* Description of the task:
Each line of the data below must be given again exactly as written.

Scene difference descriptions:
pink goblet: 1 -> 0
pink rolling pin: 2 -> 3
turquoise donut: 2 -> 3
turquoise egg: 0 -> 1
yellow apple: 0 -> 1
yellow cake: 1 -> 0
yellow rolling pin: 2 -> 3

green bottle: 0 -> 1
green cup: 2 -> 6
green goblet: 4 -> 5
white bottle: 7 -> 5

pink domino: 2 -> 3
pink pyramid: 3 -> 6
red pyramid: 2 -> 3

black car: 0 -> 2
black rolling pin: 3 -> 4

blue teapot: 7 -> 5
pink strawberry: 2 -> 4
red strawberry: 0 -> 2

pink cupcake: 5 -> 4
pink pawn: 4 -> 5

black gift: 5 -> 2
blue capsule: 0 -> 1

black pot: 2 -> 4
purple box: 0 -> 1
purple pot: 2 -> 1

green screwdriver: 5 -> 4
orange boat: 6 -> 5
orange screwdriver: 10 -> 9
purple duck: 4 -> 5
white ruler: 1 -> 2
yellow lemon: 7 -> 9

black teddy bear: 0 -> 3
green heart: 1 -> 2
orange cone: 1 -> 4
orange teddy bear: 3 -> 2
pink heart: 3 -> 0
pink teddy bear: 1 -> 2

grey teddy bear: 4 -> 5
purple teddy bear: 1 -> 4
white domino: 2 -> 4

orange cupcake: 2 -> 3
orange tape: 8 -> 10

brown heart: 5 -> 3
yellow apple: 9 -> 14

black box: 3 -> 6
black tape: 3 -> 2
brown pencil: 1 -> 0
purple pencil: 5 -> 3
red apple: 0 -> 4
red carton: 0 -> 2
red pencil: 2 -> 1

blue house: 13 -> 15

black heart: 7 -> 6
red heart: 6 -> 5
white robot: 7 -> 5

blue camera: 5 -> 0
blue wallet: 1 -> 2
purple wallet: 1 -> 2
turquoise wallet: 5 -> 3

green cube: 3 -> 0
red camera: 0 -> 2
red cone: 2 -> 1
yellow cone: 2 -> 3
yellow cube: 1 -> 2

* Result of this exercise:
pink goblet: 1 -> 0
pink rolling pin: 2 -> 3
turquoise donut: 2 -> 3
turquoise egg: 0 -> 1
yellow apple: 0 -> 1
yellow cake: 1 -> 0
yellow rolling pin: 2 -> 3

green bottle: 0 -> 1
green cup: 2 -> 6
green goblet: 4 -> 5
white bottle: 7 -> 5

pink domino: 2 -> 3
pink pyramid: 3 -> 6
red pyramid: 2 -> 3

black car: 0 -> 2
black rolling pin: 3 -> 4

blue teapot: 7 -> 5
pink strawberry: 2 -> 4
red strawberry: 0 -> 2

pink cupcake: 5 -> 4
pink pawn: 4 -> 5

black gift: 5 -> 2
blue capsule: 0 -> 1

black pot: 2 -> 4
purple box: 0 -> 1
purple pot: 2 -> 1

green screwdriver: 5 -> 4
orange boat: 6 -> 5
orange screwdriver: 10 -> 9
purple duck: 4 -> 5
white ruler: 1 -> 2
yellow lemon: 7 -> 9

black teddy bear: 0 -> 3
green heart: 1 -> 2
orange cone: 1 -> 4
orange teddy bear: 3 -> 2
pink heart: 3 -> 0
pink teddy bear: 1 -> 2

grey teddy bear: 4 -> 5
purple teddy bear: 1 -> 4
white domino: 2 -> 4

orange cupcake: 2 -> 3
orange tape: 8 -> 10

brown heart: 5 -> 3
yellow apple: 9 -> 14

black box: 3 -> 6
black tape: 3 -> 2
brown pencil: 1 -> 0
purple pencil: 5 -> 3
red apple: 0 -> 4
red carton: 0 -> 2
red pencil: 2 -> 1

blue house: 13 -> 15

black heart: 7 -> 6
red heart: 6 -> 5
white robot: 7 -> 5

blue camera: 5 -> 0
blue wallet: 1 -> 2
purple wallet: 1 -> 2
turquoise wallet: 5 -> 3

green cube: 3 -> 0
red camera: 0 -> 2
red cone: 2 -> 1
yellow cone: 2 -> 3
yellow cube: 1 -> 2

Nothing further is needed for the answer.